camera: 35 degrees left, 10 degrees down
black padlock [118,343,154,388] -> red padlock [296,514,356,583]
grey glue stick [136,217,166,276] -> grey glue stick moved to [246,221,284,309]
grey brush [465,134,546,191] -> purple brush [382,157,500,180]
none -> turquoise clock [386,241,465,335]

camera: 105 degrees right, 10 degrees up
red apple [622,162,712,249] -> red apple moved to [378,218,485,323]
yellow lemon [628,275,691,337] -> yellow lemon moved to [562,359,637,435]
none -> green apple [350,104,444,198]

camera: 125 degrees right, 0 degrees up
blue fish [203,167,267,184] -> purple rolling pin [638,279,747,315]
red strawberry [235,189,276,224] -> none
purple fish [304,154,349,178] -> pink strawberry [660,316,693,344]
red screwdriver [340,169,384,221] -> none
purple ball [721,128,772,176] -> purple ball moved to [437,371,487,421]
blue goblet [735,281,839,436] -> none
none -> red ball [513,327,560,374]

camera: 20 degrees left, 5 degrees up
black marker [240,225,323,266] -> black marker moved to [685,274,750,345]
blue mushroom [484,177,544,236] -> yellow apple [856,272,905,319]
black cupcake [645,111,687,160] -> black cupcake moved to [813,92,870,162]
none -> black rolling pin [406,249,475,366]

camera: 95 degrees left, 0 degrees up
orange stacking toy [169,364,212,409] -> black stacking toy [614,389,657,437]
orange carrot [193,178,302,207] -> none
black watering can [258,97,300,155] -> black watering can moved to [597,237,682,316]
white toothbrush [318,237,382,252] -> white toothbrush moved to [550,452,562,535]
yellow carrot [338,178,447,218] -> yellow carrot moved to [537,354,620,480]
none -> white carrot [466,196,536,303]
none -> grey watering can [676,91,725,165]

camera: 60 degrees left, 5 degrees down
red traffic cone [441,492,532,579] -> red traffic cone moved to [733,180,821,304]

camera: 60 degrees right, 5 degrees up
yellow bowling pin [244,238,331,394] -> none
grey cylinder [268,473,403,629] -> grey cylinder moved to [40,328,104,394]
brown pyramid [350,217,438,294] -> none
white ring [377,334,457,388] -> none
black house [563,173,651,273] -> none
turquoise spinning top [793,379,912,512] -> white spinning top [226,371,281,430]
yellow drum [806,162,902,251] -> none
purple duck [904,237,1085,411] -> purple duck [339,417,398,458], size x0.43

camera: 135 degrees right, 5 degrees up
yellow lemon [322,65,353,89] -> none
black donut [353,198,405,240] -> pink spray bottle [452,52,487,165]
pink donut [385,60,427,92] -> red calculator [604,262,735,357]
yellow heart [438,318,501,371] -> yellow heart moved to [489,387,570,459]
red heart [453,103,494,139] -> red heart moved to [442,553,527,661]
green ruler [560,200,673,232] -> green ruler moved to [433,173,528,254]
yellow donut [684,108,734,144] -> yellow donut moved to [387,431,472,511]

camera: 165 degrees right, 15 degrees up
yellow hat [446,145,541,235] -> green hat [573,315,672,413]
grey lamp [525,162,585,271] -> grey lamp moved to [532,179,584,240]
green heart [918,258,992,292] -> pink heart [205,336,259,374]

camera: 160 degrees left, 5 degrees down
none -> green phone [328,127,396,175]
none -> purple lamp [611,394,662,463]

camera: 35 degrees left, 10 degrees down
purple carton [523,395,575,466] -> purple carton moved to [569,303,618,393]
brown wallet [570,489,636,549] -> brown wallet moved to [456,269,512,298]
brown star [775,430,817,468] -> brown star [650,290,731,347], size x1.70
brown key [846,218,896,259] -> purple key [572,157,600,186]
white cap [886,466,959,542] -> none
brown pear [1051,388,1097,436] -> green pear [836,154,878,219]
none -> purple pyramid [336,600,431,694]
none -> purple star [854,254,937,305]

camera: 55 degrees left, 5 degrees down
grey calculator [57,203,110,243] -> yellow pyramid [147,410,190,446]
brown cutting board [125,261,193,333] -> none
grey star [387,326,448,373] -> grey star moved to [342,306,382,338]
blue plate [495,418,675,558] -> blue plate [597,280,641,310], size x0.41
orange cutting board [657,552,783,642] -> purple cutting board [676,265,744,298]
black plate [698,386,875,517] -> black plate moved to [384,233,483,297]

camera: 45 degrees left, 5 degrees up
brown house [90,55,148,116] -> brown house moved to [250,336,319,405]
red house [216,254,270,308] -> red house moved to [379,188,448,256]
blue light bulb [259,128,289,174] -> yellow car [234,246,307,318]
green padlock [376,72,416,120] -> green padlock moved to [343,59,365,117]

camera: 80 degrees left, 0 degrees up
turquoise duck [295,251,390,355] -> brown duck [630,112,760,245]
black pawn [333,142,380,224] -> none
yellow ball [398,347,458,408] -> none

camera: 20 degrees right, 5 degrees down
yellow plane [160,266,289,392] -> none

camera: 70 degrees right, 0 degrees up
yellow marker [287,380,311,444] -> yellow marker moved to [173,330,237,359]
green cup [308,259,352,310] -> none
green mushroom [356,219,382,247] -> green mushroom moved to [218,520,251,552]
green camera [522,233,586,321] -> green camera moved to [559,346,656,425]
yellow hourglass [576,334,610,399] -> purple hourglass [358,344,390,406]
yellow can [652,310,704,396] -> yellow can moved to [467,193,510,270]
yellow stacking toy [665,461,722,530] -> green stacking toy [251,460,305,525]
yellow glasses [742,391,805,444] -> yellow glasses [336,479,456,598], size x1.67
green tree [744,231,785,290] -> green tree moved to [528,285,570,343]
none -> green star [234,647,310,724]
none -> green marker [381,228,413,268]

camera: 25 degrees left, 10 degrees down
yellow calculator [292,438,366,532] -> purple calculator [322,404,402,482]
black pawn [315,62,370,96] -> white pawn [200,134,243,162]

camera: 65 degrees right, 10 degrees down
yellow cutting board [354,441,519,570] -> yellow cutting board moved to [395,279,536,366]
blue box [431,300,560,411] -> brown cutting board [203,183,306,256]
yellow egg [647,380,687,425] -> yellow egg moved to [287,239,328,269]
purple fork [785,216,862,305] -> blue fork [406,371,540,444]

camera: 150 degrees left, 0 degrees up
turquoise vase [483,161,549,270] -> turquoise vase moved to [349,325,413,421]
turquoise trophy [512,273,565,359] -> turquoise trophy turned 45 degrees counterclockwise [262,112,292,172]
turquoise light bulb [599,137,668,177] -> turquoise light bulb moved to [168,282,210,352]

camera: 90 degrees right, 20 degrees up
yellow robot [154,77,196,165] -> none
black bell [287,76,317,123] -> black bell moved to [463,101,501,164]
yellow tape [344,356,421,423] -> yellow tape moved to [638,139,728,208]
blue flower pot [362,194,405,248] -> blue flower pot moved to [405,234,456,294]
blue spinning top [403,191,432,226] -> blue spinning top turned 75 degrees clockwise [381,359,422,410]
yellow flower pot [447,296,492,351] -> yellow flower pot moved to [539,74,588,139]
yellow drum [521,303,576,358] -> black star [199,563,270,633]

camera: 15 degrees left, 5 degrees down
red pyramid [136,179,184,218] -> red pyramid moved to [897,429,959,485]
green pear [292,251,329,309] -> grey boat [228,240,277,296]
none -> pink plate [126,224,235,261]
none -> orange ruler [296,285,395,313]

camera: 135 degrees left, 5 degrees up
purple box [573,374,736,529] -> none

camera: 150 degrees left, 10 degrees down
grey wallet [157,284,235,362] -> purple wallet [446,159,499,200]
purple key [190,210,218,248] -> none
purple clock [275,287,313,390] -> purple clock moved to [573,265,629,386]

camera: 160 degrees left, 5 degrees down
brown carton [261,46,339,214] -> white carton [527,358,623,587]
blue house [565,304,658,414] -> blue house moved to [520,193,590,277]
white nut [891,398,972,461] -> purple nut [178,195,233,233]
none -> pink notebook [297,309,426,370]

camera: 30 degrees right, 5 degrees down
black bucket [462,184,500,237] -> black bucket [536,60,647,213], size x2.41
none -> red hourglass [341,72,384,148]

************

- _WHAT YOU HAVE TO DO_
The response must hold only the lines above from the line with "pink donut [385,60,427,92]" through the line with "green ruler [560,200,673,232]", each copied exactly, both ends kept.

- _EXERCISE ANSWER_
pink donut [385,60,427,92] -> red calculator [604,262,735,357]
yellow heart [438,318,501,371] -> yellow heart moved to [489,387,570,459]
red heart [453,103,494,139] -> red heart moved to [442,553,527,661]
green ruler [560,200,673,232] -> green ruler moved to [433,173,528,254]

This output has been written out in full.